**Activity**
For each line of the data that includes the word "Glocke", copy the line.

━━━ Data

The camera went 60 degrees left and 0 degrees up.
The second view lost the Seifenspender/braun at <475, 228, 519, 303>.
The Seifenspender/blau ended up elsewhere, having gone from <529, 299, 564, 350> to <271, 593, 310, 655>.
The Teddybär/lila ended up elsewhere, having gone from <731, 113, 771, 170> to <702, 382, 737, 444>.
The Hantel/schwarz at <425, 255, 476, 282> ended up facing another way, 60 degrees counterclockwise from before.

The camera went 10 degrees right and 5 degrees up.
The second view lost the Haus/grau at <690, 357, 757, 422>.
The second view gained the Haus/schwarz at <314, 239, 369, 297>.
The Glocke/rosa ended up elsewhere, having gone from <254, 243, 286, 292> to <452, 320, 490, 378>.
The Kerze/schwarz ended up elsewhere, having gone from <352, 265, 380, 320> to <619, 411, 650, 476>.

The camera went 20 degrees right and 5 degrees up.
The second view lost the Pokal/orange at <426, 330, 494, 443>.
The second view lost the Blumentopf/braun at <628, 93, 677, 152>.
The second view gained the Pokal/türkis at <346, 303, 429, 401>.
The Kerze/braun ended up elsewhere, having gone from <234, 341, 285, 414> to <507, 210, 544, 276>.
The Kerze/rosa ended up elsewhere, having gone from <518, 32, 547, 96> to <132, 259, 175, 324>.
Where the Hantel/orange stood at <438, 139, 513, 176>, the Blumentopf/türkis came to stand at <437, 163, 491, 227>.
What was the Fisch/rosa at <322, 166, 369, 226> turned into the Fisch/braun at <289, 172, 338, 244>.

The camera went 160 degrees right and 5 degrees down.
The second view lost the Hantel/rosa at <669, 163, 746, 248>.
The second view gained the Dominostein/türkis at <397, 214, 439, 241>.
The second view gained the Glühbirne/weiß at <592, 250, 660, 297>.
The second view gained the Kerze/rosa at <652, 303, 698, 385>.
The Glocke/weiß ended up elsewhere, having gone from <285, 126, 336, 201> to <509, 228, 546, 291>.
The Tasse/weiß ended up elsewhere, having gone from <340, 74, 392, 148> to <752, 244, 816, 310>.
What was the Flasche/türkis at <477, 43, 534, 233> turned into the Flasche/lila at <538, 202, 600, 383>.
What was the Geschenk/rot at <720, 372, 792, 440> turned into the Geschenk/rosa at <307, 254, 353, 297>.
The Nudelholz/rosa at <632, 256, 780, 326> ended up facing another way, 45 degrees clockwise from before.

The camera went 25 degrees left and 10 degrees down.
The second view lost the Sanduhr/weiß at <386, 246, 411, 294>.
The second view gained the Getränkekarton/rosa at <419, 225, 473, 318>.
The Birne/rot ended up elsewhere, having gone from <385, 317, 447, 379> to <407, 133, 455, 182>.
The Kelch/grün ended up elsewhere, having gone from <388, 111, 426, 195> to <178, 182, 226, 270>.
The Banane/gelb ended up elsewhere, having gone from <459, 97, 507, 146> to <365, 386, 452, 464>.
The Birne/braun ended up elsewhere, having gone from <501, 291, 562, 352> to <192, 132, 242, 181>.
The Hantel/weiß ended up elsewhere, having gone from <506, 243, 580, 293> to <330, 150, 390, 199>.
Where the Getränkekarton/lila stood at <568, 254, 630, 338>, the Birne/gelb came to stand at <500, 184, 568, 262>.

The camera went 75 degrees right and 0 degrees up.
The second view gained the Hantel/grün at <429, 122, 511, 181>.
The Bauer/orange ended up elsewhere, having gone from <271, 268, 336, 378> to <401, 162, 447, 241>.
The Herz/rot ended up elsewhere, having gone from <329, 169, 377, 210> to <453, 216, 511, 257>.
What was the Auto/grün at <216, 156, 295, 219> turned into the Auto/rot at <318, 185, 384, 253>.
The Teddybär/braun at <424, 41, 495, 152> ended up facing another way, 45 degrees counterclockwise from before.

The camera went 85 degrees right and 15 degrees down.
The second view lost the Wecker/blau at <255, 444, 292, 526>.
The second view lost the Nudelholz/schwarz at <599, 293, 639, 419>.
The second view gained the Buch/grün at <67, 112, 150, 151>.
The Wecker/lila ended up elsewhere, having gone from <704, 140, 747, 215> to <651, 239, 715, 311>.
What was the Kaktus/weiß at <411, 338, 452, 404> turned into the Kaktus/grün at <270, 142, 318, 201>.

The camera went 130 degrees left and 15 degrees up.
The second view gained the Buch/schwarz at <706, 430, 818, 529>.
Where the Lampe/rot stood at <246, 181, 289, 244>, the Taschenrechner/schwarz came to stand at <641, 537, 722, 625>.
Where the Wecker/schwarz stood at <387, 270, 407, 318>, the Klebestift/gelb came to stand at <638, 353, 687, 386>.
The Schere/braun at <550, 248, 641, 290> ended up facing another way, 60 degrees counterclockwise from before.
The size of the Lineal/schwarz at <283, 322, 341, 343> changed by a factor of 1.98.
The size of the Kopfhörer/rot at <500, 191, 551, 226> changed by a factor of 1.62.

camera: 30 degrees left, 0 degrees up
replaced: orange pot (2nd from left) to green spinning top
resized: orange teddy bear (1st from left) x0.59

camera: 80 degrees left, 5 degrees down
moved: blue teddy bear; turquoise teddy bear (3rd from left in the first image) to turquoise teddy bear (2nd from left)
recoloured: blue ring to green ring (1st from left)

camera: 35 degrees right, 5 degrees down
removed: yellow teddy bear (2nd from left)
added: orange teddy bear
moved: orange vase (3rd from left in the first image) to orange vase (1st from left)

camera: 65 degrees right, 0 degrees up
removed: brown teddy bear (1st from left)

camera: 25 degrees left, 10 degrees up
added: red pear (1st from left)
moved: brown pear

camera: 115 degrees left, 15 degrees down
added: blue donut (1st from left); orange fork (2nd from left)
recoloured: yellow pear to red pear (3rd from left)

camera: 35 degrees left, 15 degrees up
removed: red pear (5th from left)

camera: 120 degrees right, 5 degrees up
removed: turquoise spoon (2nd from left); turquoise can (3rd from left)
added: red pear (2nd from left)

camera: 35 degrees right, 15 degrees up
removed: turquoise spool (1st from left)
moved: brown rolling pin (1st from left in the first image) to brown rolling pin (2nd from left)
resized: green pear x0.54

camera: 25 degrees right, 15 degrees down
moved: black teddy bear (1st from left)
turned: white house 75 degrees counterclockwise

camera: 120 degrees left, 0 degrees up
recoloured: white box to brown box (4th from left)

━━━━━━

**Expected answer**
The Glocke/rosa ended up elsewhere, having gone from <254, 243, 286, 292> to <452, 320, 490, 378>.
The Glocke/weiß ended up elsewhere, having gone from <285, 126, 336, 201> to <509, 228, 546, 291>.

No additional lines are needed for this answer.